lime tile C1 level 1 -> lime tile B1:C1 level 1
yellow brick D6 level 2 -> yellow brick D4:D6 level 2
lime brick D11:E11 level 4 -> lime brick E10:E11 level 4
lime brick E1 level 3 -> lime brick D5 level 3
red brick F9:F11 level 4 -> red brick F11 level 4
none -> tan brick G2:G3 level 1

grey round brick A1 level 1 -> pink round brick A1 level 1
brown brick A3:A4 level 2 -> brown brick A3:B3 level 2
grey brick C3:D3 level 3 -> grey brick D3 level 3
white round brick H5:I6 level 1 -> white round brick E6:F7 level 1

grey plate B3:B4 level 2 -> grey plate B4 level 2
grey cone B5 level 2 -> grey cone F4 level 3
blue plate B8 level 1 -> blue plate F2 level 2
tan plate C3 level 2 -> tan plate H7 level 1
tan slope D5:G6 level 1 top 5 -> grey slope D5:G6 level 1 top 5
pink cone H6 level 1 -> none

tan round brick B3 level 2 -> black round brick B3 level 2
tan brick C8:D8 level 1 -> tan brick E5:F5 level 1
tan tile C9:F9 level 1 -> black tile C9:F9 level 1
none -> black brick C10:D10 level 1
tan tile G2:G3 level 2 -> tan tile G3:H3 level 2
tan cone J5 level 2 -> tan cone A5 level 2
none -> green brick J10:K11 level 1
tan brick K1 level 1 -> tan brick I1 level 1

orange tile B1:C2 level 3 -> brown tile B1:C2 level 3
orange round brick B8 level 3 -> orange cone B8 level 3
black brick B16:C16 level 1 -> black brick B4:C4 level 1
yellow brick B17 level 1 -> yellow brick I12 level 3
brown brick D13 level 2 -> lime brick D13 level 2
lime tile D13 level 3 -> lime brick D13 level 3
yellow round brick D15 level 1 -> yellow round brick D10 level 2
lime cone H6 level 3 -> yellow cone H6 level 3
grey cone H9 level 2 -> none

To do
Using the data above, repeat exactly the lines that begin at the line with "white round brick H5:I6" and end at the line with "tan cone J5 level 2 -> tan cone A5 level 2", both ends included.

Solution to this problem
white round brick H5:I6 level 1 -> white round brick E6:F7 level 1

grey plate B3:B4 level 2 -> grey plate B4 level 2
grey cone B5 level 2 -> grey cone F4 level 3
blue plate B8 level 1 -> blue plate F2 level 2
tan plate C3 level 2 -> tan plate H7 level 1
tan slope D5:G6 level 1 top 5 -> grey slope D5:G6 level 1 top 5
pink cone H6 level 1 -> none

tan round brick B3 level 2 -> black round brick B3 level 2
tan brick C8:D8 level 1 -> tan brick E5:F5 level 1
tan tile C9:F9 level 1 -> black tile C9:F9 level 1
none -> black brick C10:D10 level 1
tan tile G2:G3 level 2 -> tan tile G3:H3 level 2
tan cone J5 level 2 -> tan cone A5 level 2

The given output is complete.